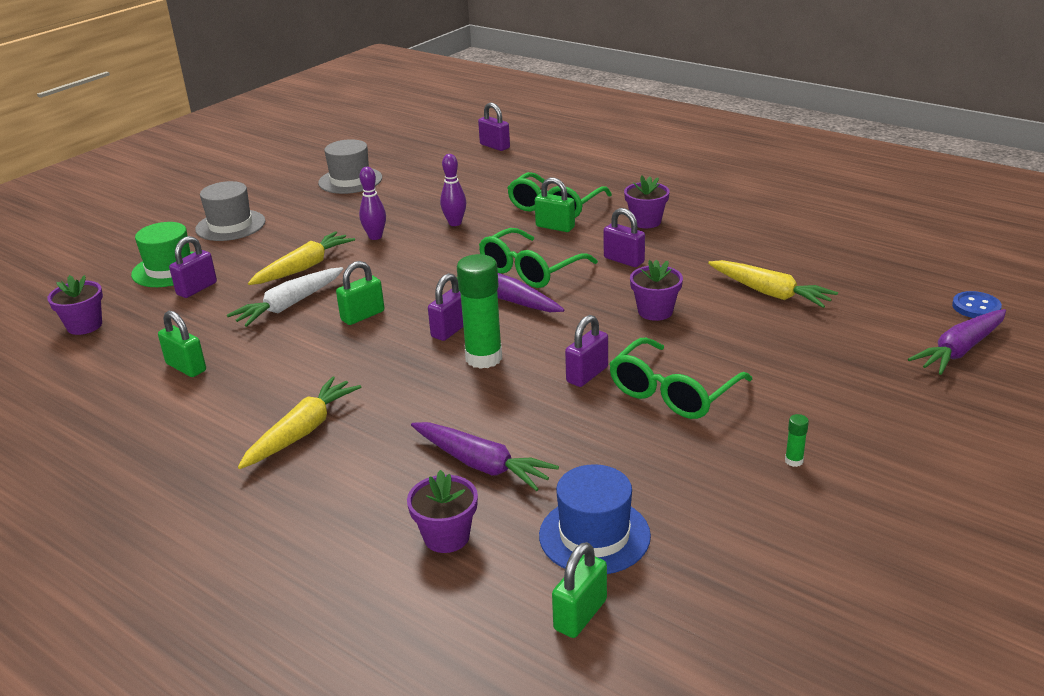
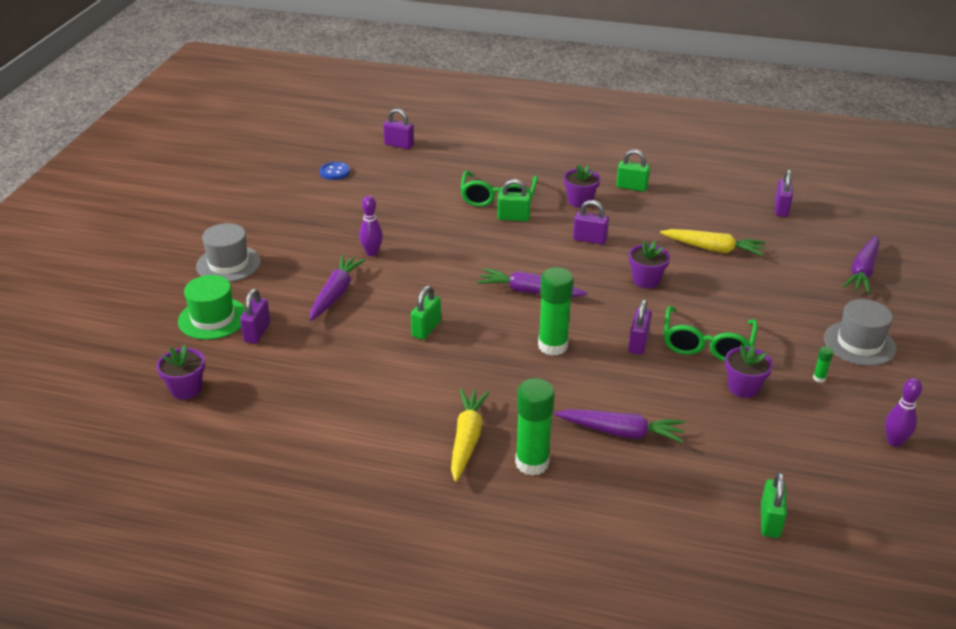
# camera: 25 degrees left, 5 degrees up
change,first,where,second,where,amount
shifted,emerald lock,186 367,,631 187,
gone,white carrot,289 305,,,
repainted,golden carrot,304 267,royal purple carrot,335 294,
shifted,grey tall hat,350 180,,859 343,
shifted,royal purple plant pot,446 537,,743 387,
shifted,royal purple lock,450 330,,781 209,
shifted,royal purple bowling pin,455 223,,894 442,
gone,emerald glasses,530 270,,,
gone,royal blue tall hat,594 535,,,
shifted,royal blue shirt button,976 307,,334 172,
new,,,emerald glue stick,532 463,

───

**What you need to do**.
Where the string "carrot" appears in a line of the entries above, return that line.

**Written answer**.
gone,white carrot,289 305,,,
repainted,golden carrot,304 267,royal purple carrot,335 294,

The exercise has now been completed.